### WHAT THE TASK REQUIRES
Copy, from the material below, every line in which the word "minus" can be found.

### SUPPLIED MATERIAL
= = = = = = =

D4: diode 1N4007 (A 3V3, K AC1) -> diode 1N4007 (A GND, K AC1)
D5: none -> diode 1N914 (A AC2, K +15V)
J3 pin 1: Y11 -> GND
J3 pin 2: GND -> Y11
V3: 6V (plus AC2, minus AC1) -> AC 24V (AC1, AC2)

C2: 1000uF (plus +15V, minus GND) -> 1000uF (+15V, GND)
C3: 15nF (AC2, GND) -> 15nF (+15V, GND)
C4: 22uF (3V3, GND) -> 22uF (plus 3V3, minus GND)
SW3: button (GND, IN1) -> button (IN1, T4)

= = = = = = =

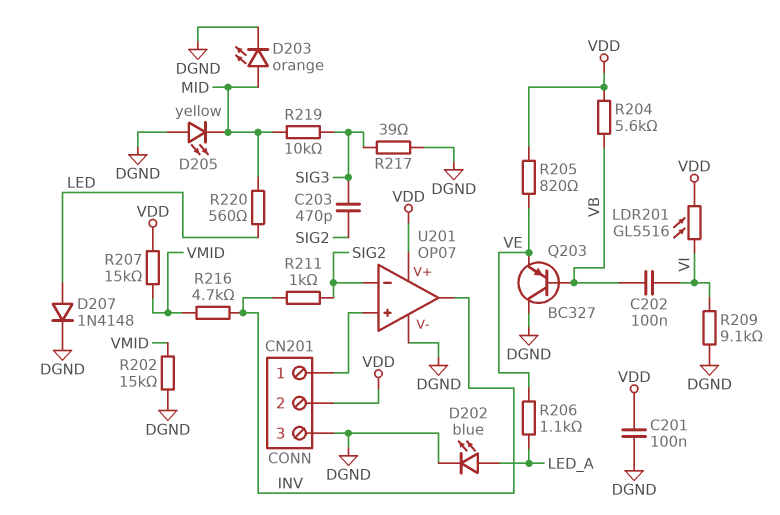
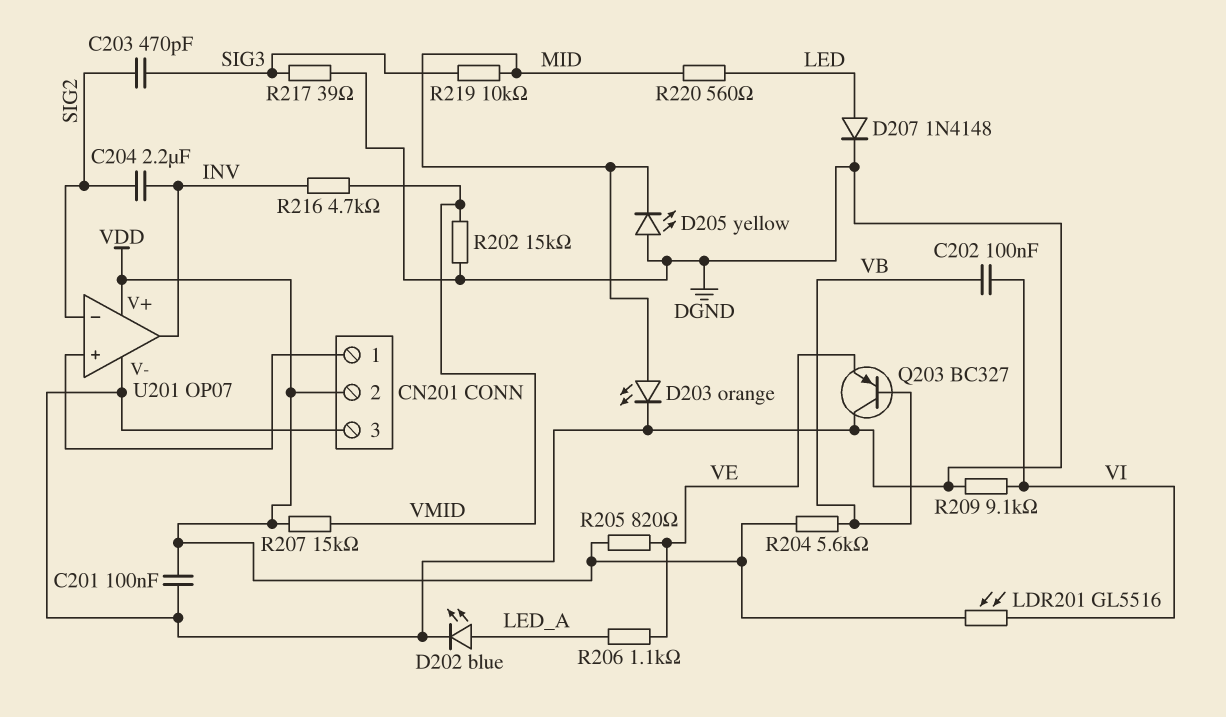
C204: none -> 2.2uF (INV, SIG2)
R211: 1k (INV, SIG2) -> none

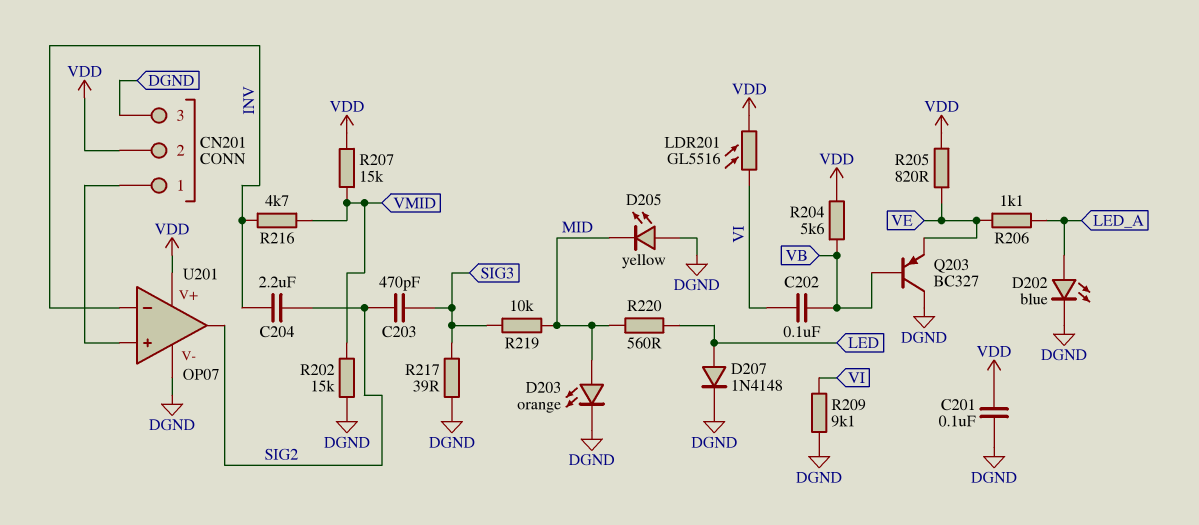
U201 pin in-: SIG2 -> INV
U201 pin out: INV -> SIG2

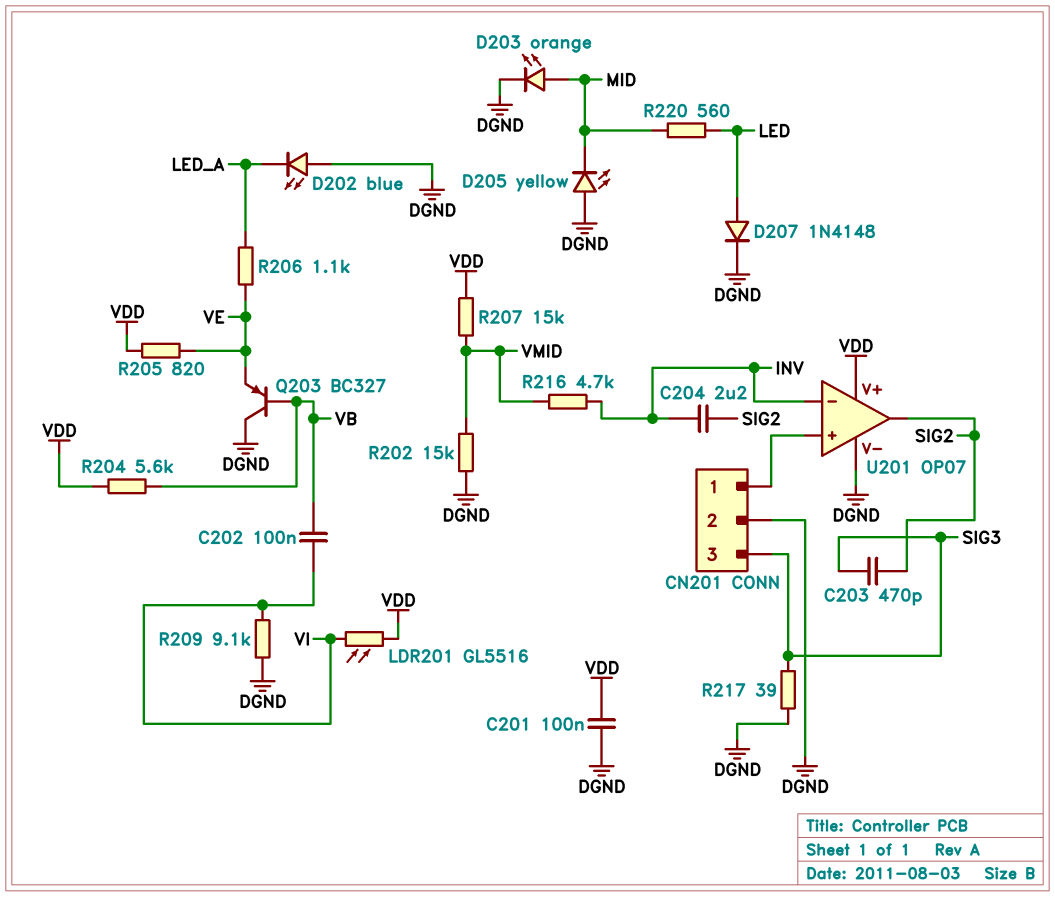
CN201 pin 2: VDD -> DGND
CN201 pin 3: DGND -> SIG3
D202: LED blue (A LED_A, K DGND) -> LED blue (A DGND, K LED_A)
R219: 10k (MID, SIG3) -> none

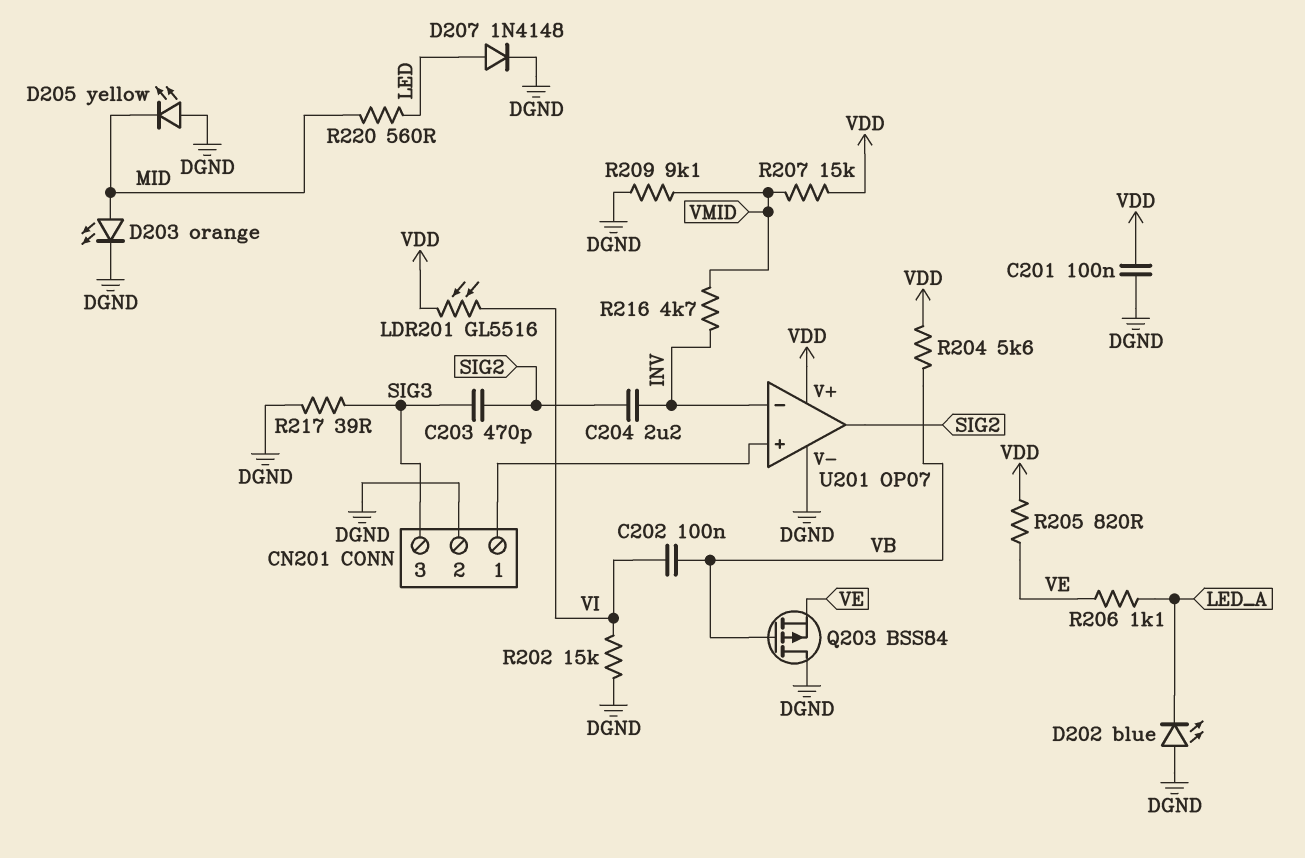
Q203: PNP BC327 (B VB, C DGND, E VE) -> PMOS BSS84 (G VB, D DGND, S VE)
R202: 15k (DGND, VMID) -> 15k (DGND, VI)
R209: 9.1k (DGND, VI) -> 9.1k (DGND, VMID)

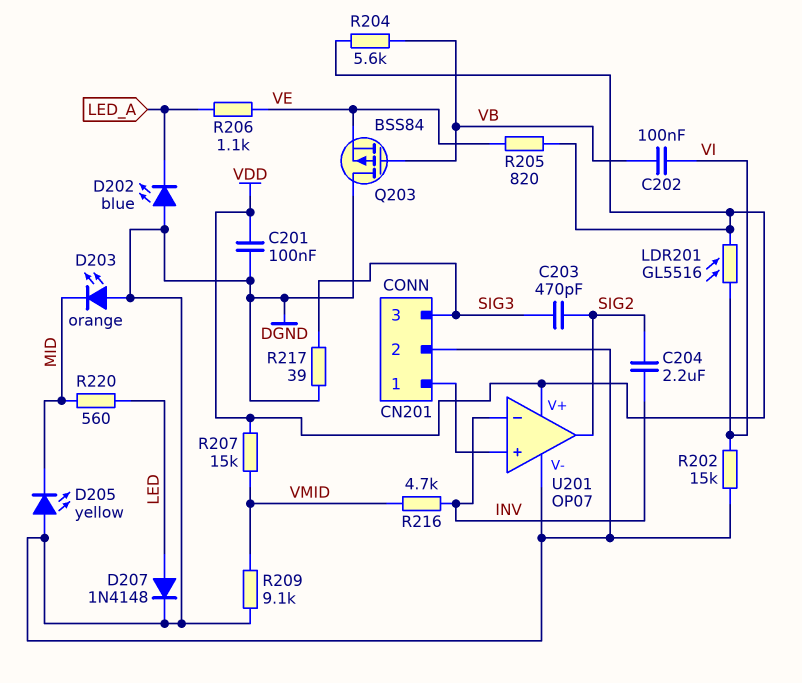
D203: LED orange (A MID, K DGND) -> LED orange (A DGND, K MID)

= = = = = = =

### EXERCISE OUTPUT
V3: 6V (plus AC2, minus AC1) -> AC 24V (AC1, AC2)
C2: 1000uF (plus +15V, minus GND) -> 1000uF (+15V, GND)
C4: 22uF (3V3, GND) -> 22uF (plus 3V3, minus GND)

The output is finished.